WHAT TO PRODUCE: All of the data must be output exactly, with every picture left out.

LISTED RECORDS:
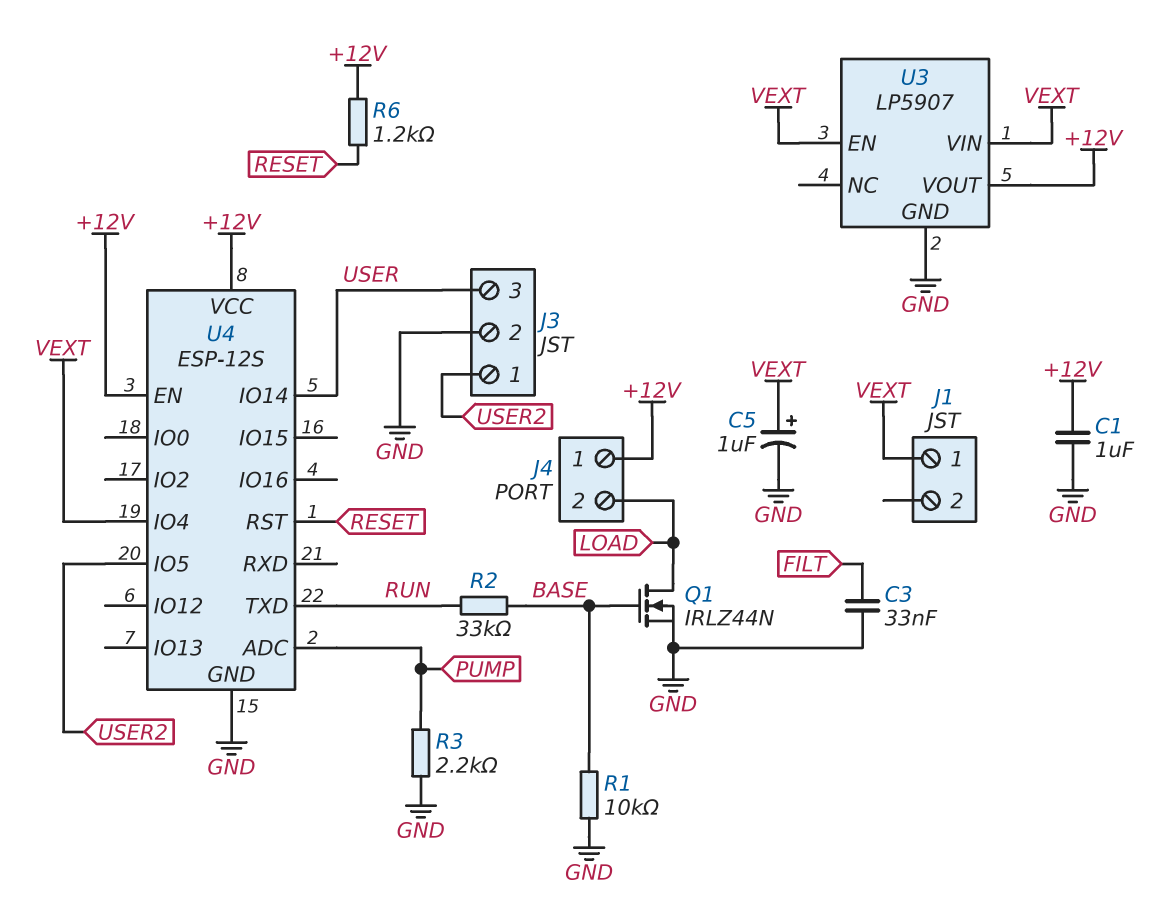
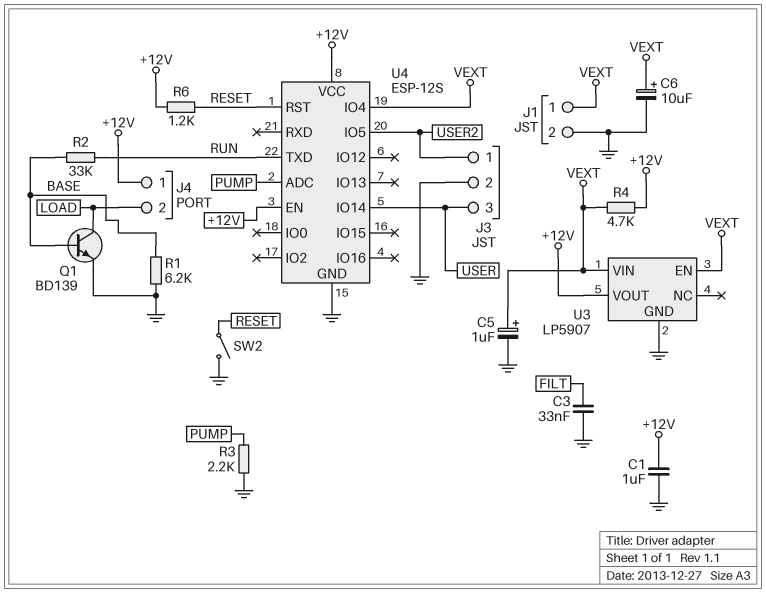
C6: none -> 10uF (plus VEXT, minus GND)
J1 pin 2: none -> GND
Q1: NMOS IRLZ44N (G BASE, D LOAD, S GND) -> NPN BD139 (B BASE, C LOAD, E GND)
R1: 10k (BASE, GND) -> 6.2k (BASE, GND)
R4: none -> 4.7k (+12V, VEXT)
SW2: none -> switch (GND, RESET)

TASK SOLUTION:
C6: none -> 10uF (plus VEXT, minus GND)
J1 pin 2: none -> GND
Q1: NMOS IRLZ44N (G BASE, D LOAD, S GND) -> NPN BD139 (B BASE, C LOAD, E GND)
R1: 10k (BASE, GND) -> 6.2k (BASE, GND)
R4: none -> 4.7k (+12V, VEXT)
SW2: none -> switch (GND, RESET)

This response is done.